#### Version comparison data:
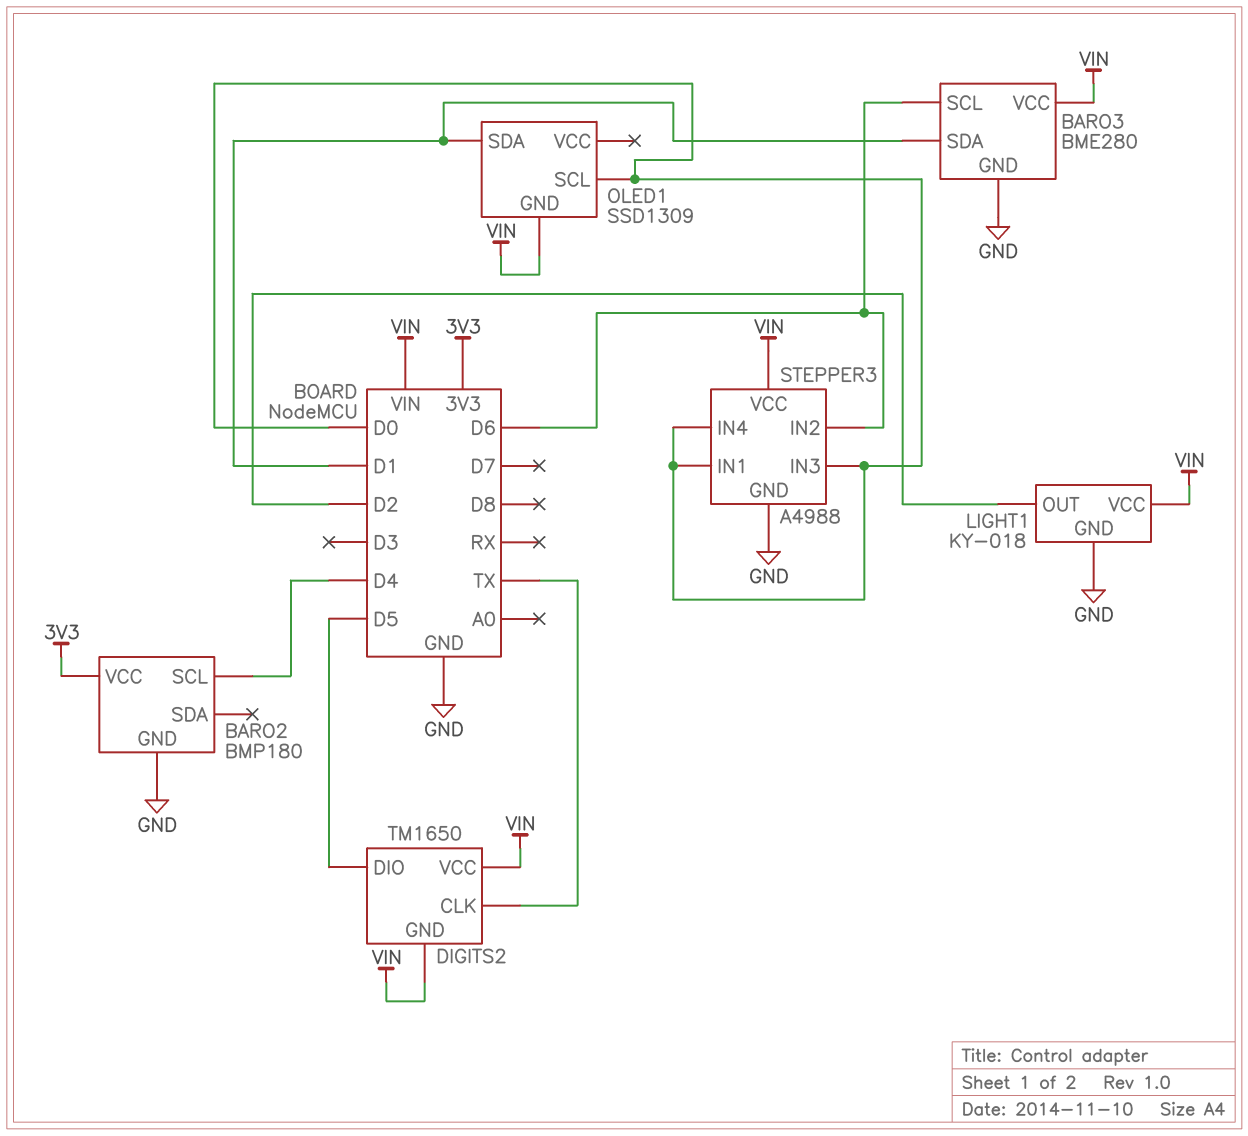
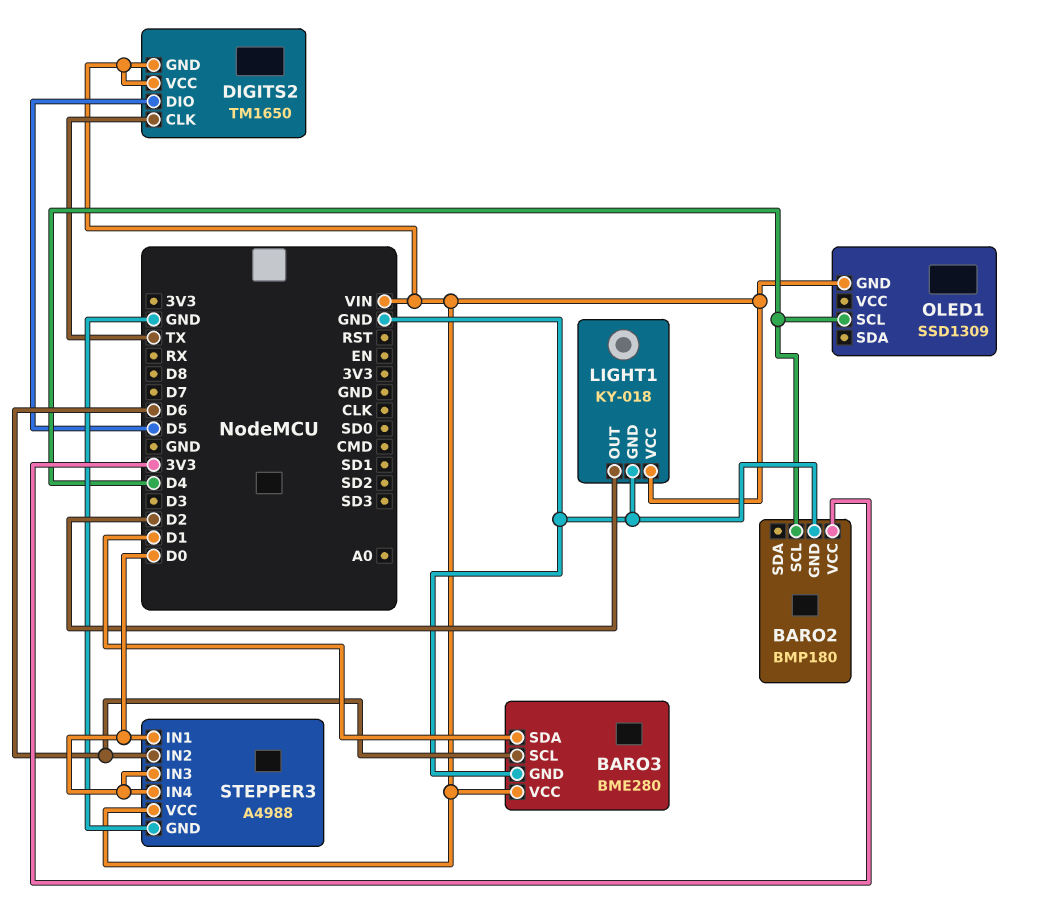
OLED1 pin SCL: D0 -> D4
OLED1 pin SDA: D1 -> none

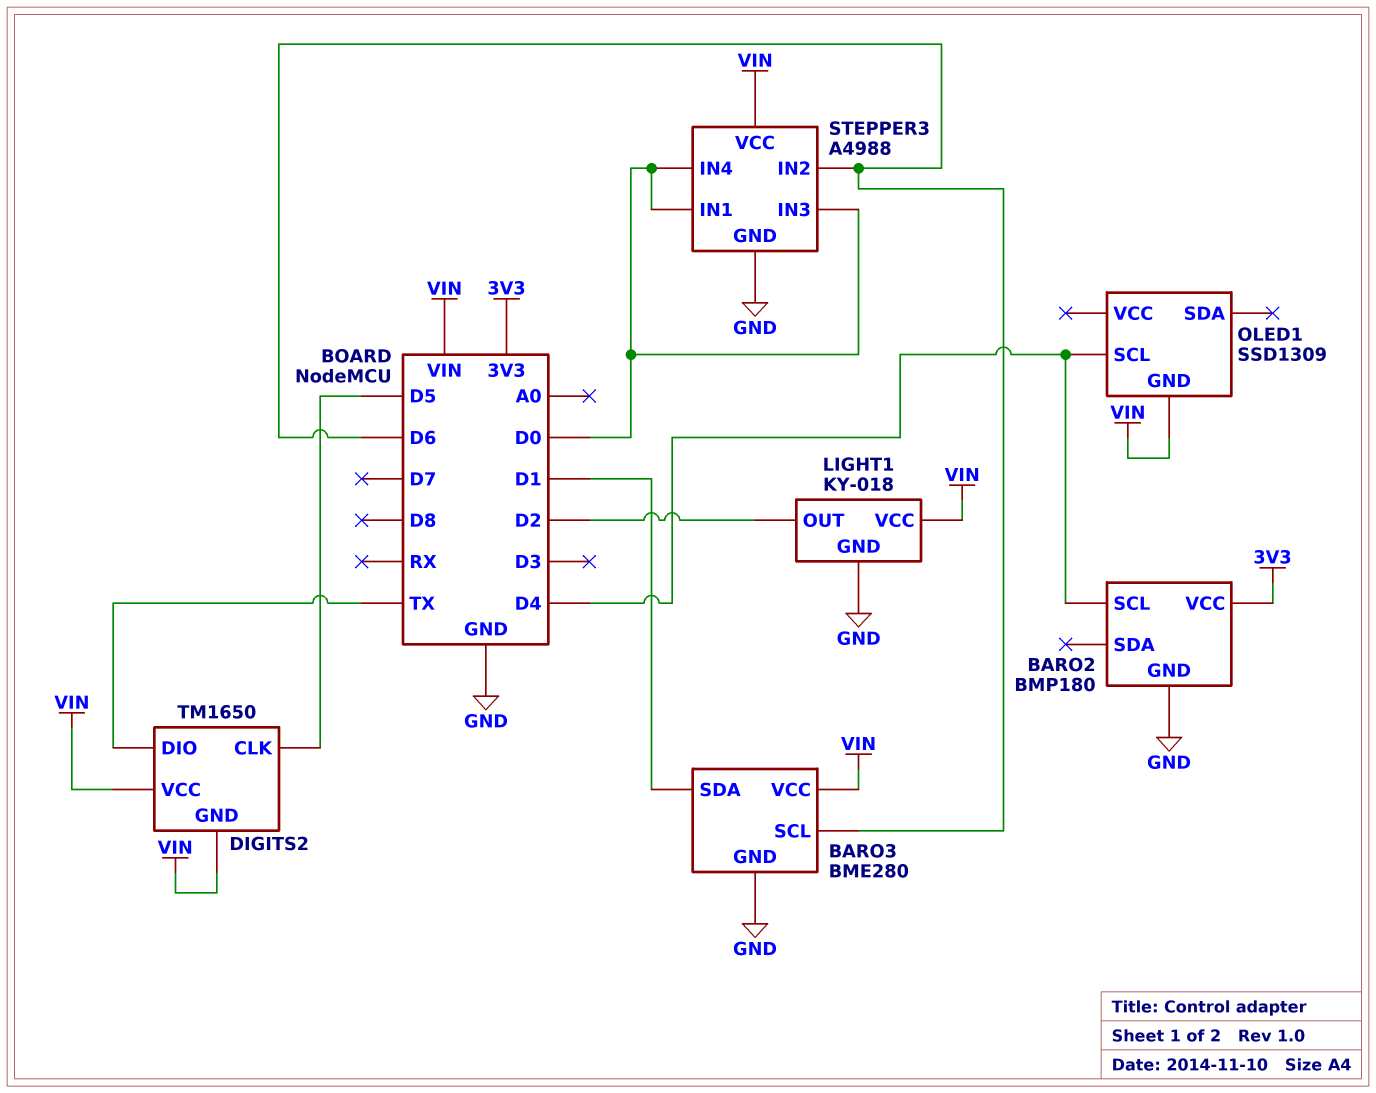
DIGITS2 pin CLK: TX -> D5
DIGITS2 pin DIO: D5 -> TX

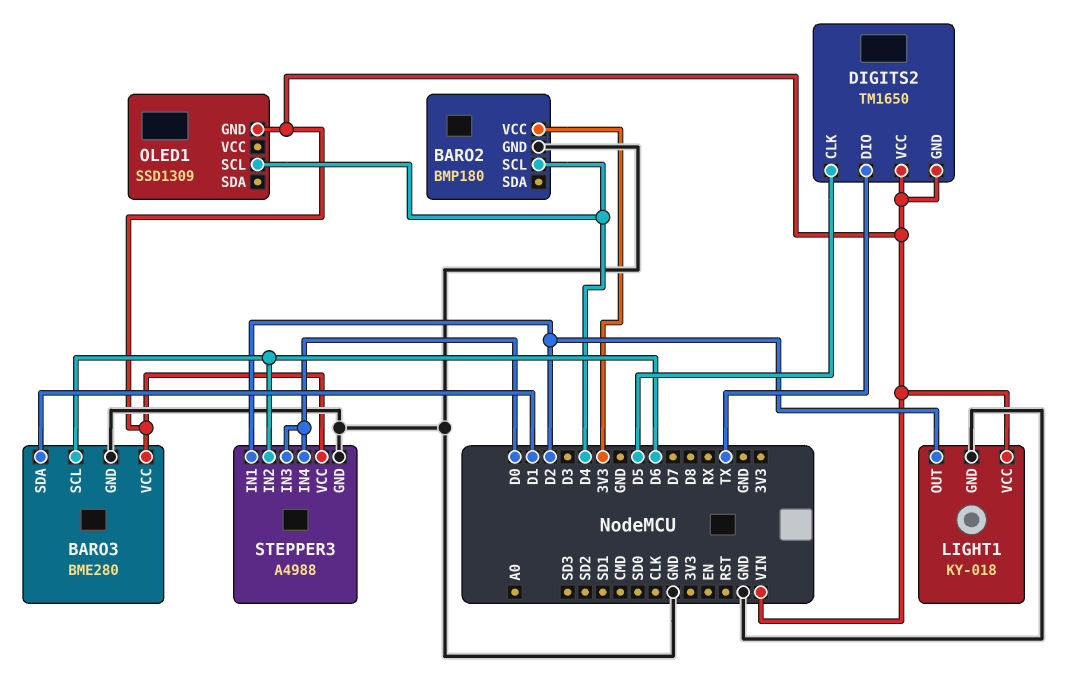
STEPPER3 pin IN1: D0 -> D2

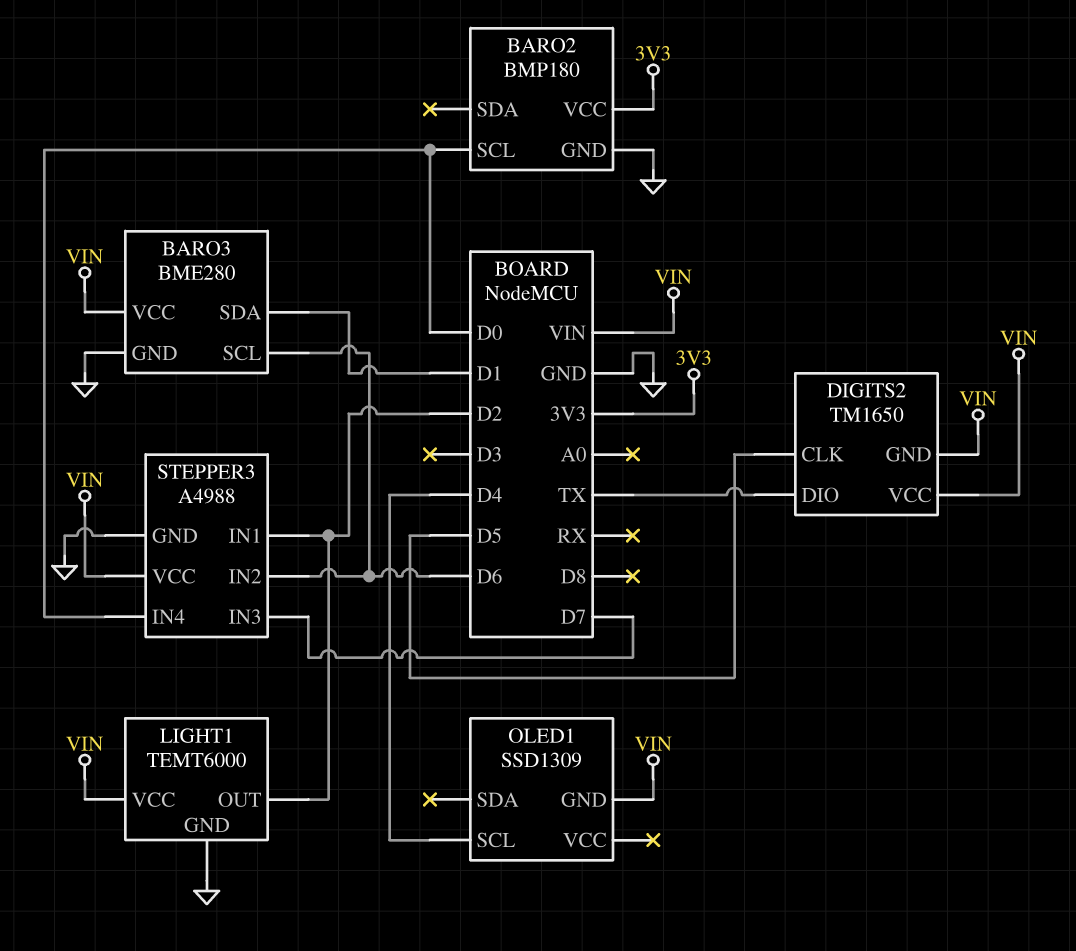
BARO2 pin SCL: D4 -> D0
LIGHT1: KY-018 -> TEMT6000
STEPPER3 pin IN3: D0 -> D7

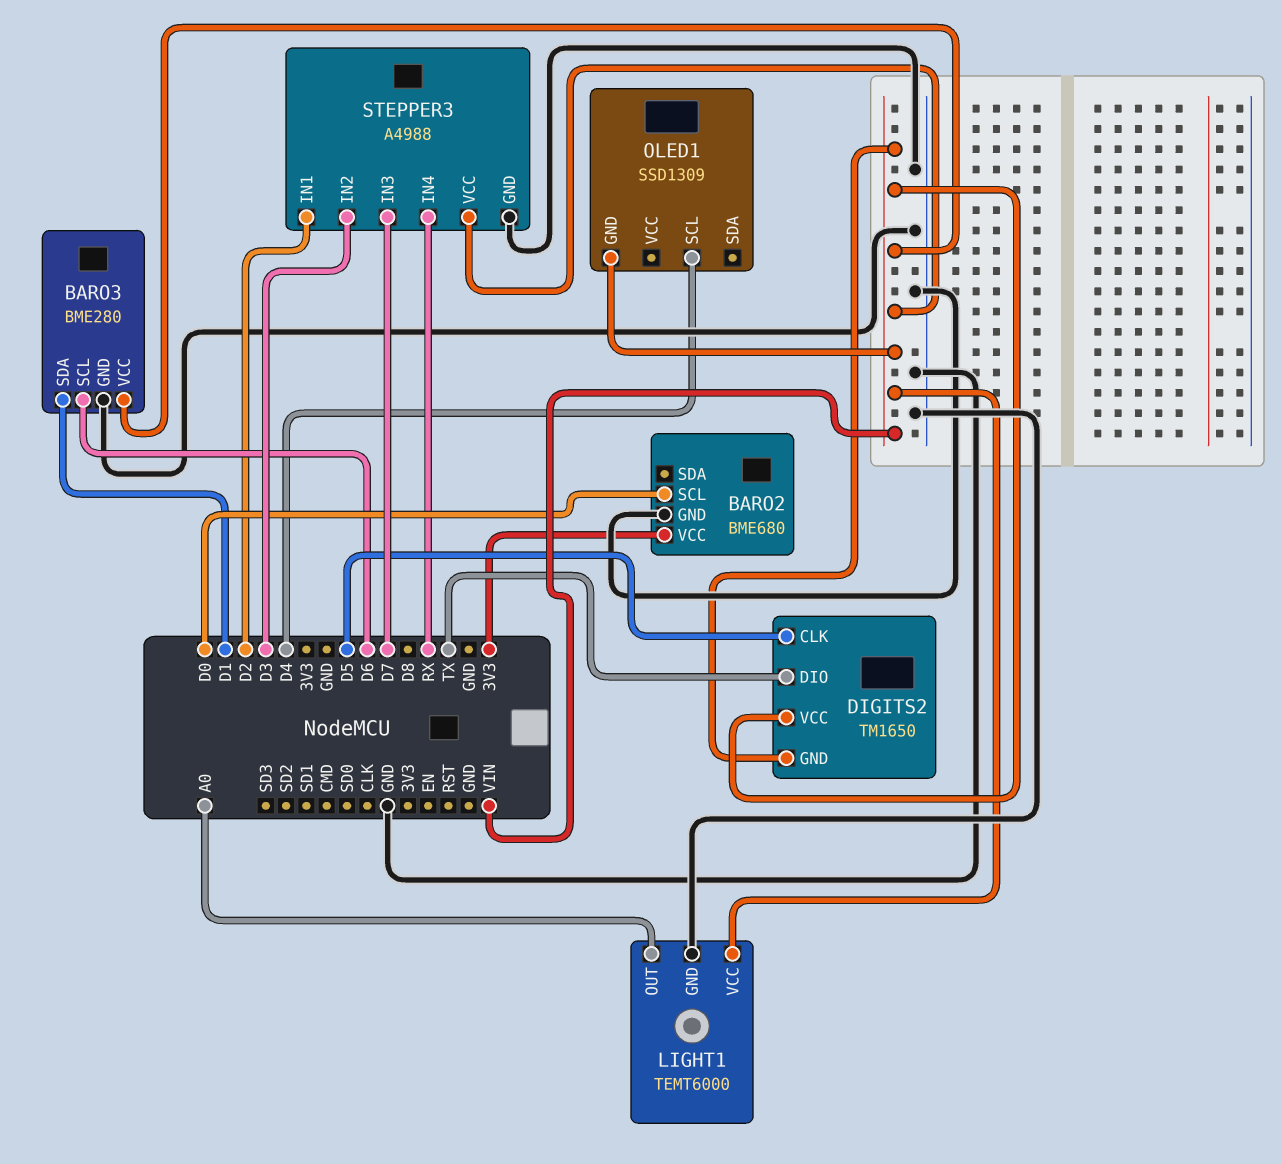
BARO2: BMP180 -> BME680
LIGHT1 pin OUT: D2 -> A0
STEPPER3 pin IN2: D6 -> D3
STEPPER3 pin IN4: D0 -> RX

#### WHAT NEEDS TO BE DONE:
The data above should be restated exactly, with its images dropped.

#### SOLUTION BELOW:
OLED1 pin SCL: D0 -> D4
OLED1 pin SDA: D1 -> none

DIGITS2 pin CLK: TX -> D5
DIGITS2 pin DIO: D5 -> TX

STEPPER3 pin IN1: D0 -> D2

BARO2 pin SCL: D4 -> D0
LIGHT1: KY-018 -> TEMT6000
STEPPER3 pin IN3: D0 -> D7

BARO2: BMP180 -> BME680
LIGHT1 pin OUT: D2 -> A0
STEPPER3 pin IN2: D6 -> D3
STEPPER3 pin IN4: D0 -> RX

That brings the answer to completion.